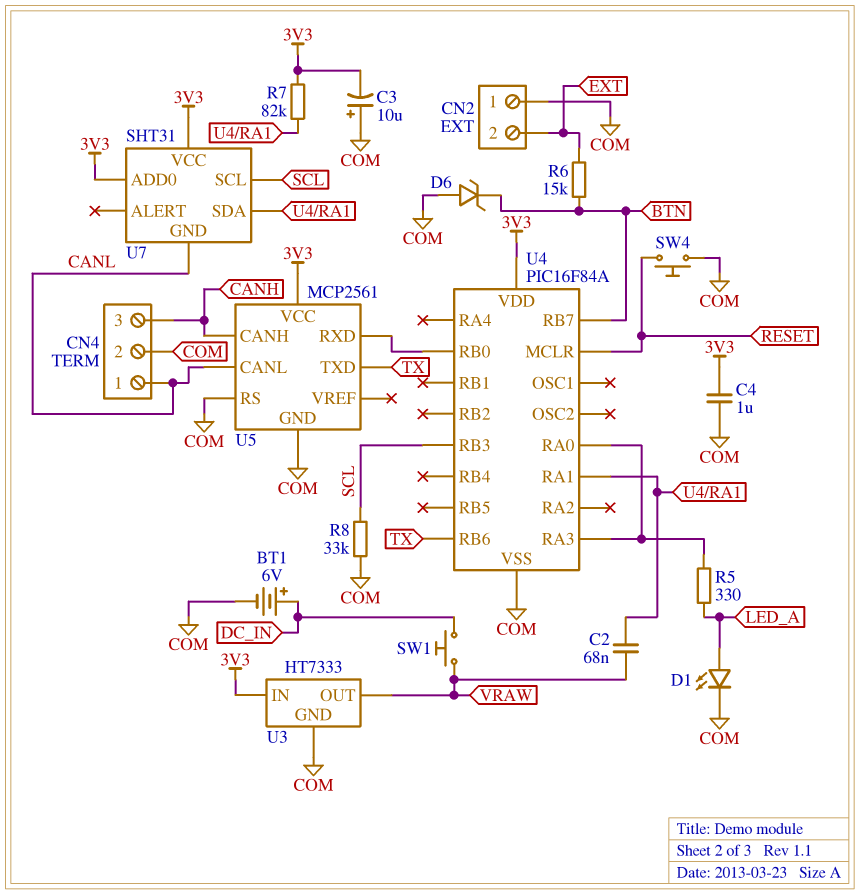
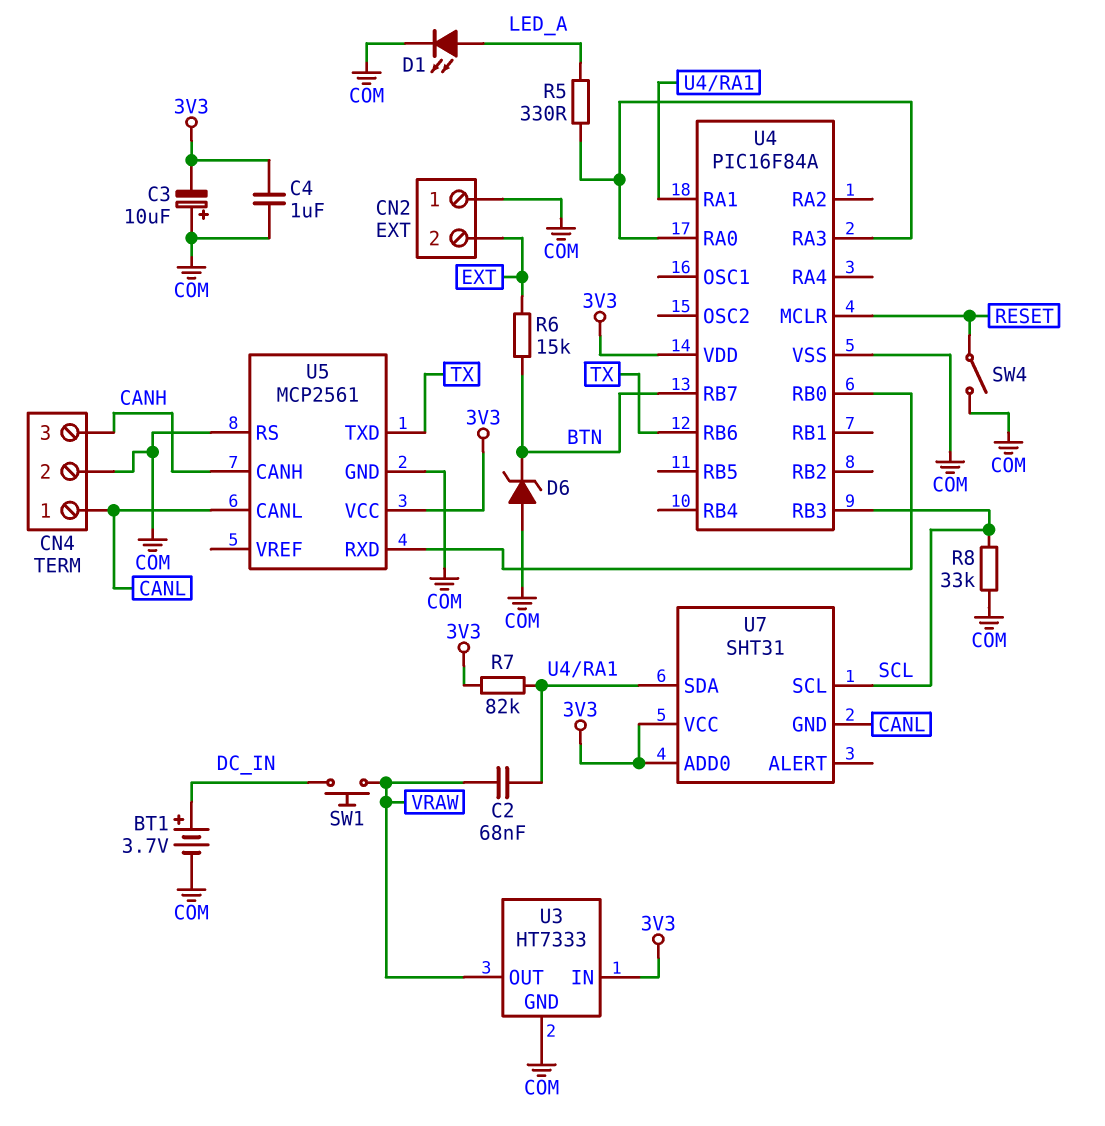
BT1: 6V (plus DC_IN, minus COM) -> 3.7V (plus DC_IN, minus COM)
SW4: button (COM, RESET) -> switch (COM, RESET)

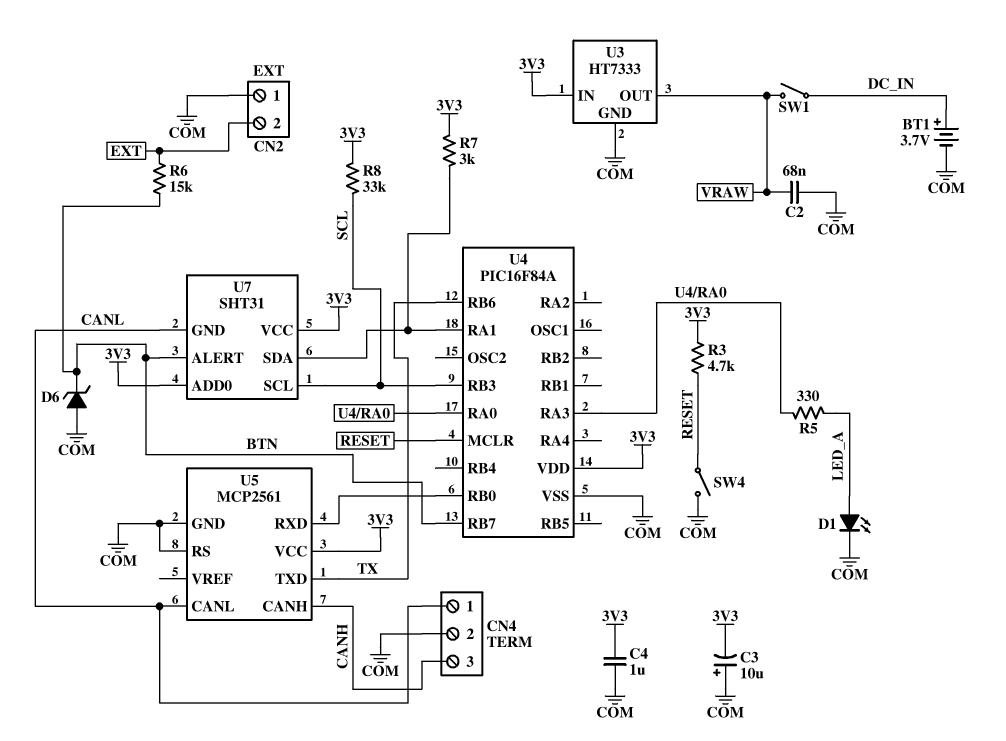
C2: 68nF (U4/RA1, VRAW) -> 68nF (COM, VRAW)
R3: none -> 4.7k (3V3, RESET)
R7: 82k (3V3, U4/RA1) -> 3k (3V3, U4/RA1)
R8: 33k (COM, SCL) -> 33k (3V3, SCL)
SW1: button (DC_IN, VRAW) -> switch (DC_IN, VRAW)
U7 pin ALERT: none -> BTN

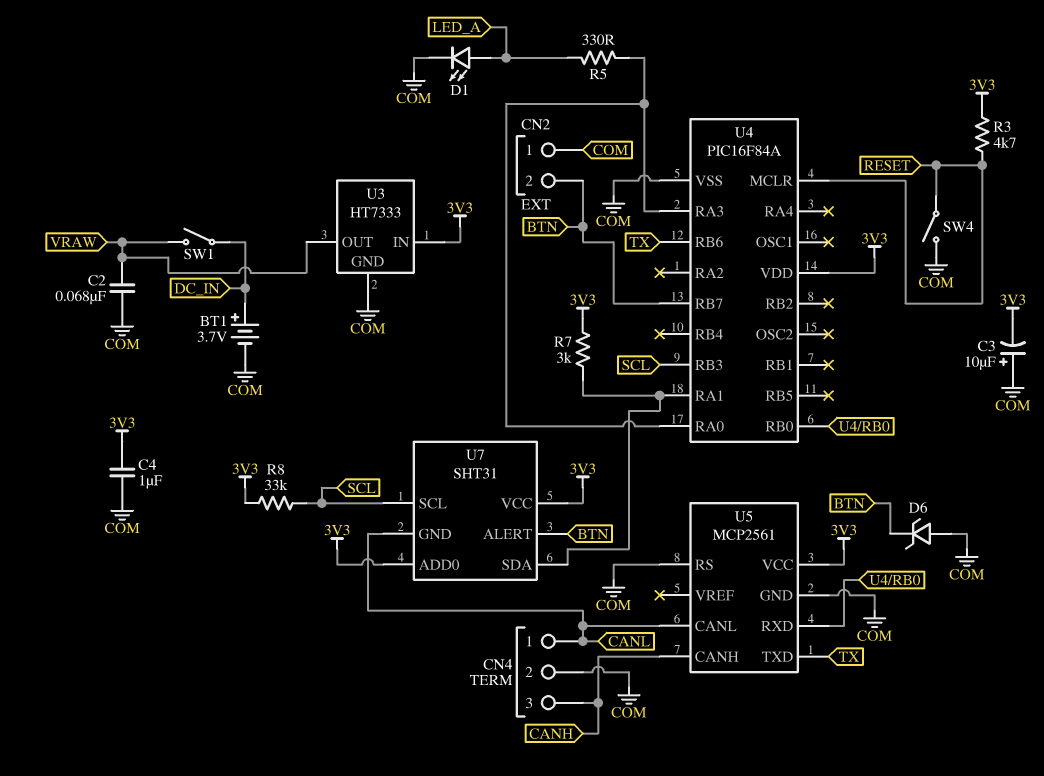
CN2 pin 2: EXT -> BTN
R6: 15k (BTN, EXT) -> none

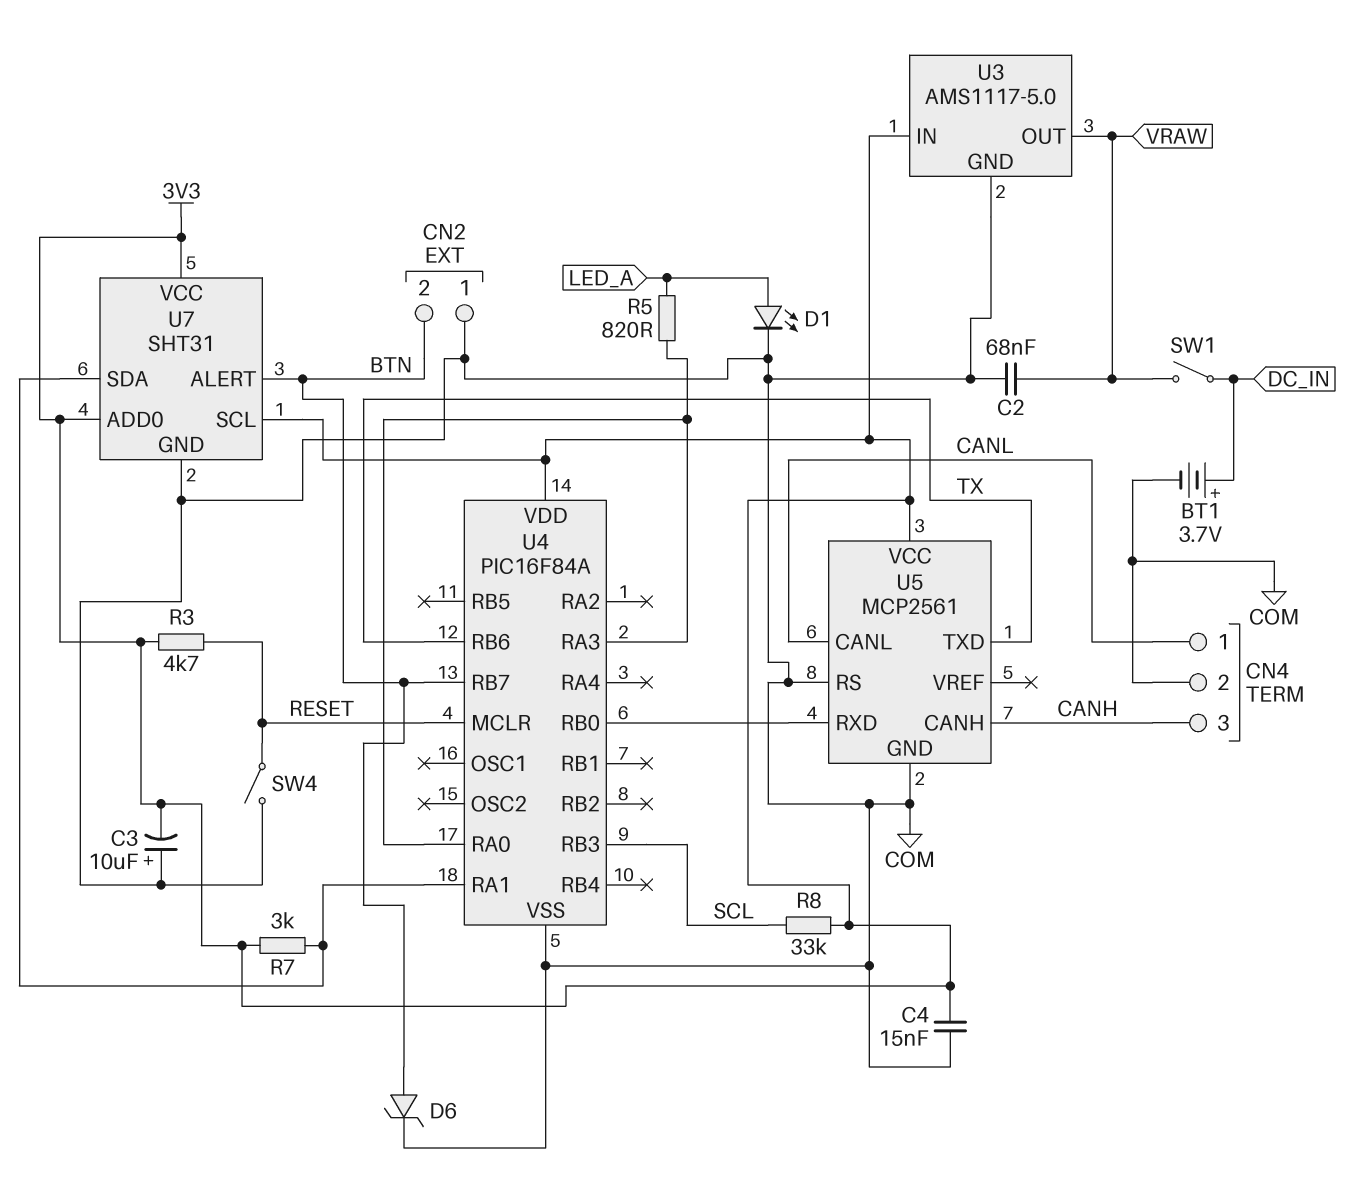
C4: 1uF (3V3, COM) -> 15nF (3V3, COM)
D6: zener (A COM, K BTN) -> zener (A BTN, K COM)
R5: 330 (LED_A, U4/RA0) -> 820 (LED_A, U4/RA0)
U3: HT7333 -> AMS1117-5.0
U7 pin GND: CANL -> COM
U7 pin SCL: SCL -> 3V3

...

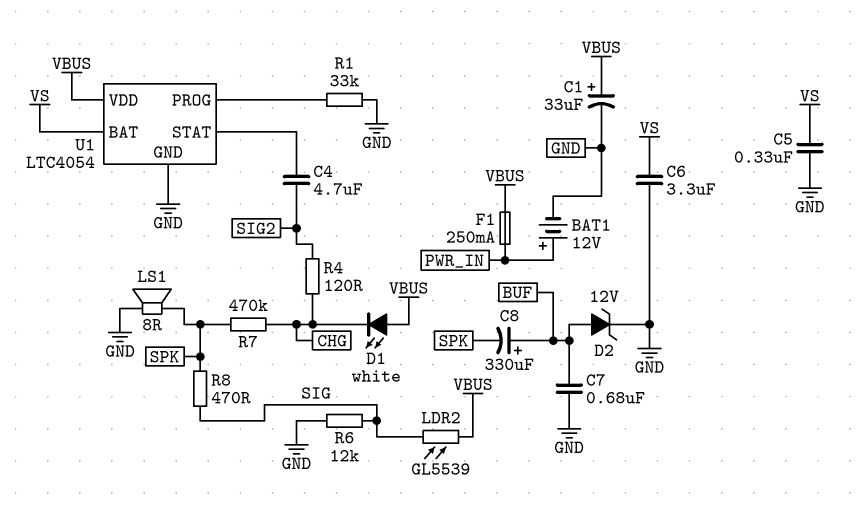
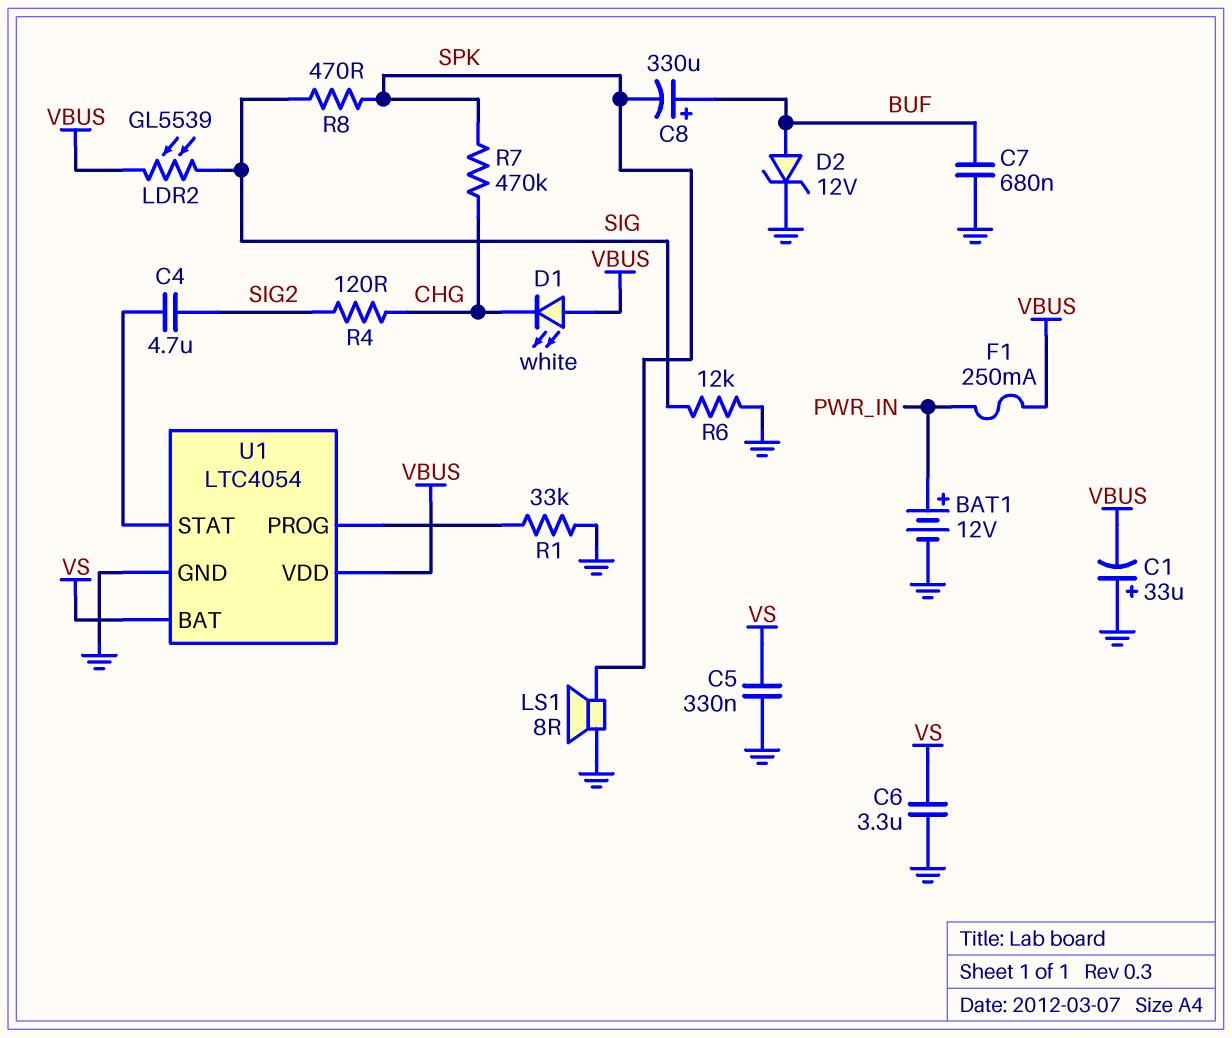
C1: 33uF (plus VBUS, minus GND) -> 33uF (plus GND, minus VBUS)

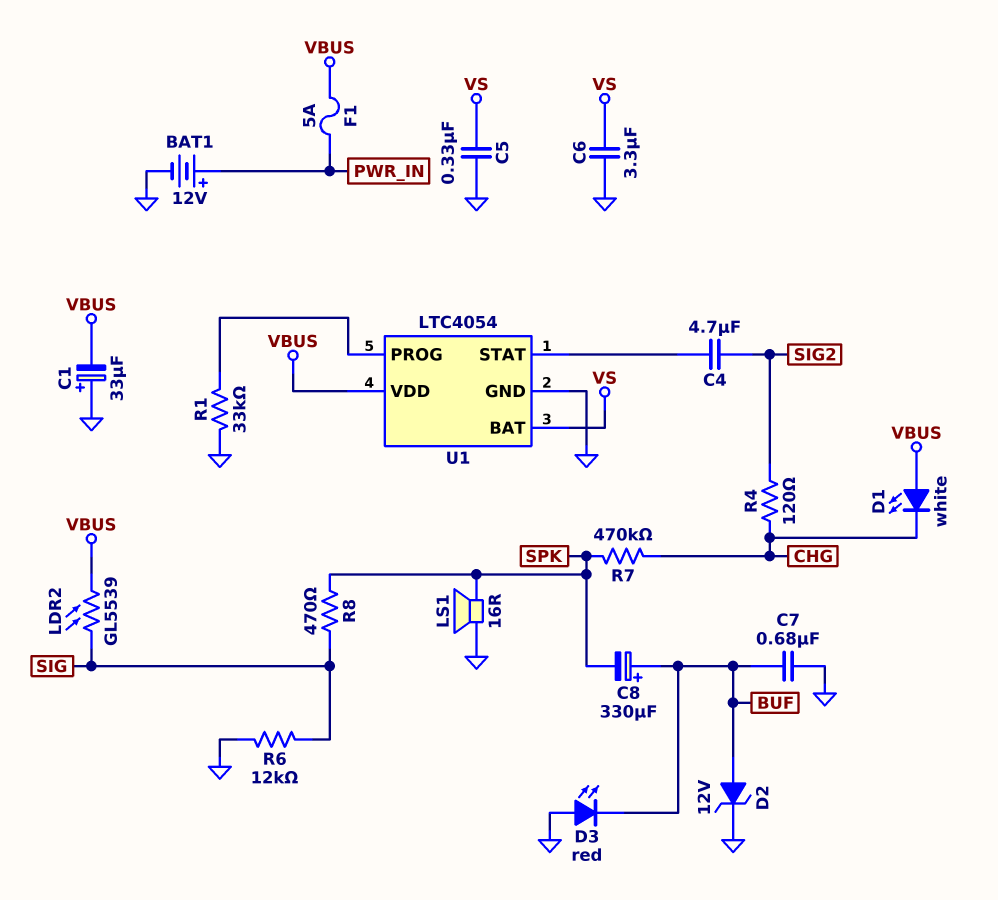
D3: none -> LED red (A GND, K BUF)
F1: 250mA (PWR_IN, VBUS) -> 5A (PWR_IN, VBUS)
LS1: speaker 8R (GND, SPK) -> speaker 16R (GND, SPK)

_Work instructions_
Precisely those lines above that run from the line with "R6: 15k (BTN, EXT) -> none" up to and including the line with "U7 pin SCL: SCL -> 3V3" are to be set down, with the pictures omitted.

_Result below_
R6: 15k (BTN, EXT) -> none

C4: 1uF (3V3, COM) -> 15nF (3V3, COM)
D6: zener (A COM, K BTN) -> zener (A BTN, K COM)
R5: 330 (LED_A, U4/RA0) -> 820 (LED_A, U4/RA0)
U3: HT7333 -> AMS1117-5.0
U7 pin GND: CANL -> COM
U7 pin SCL: SCL -> 3V3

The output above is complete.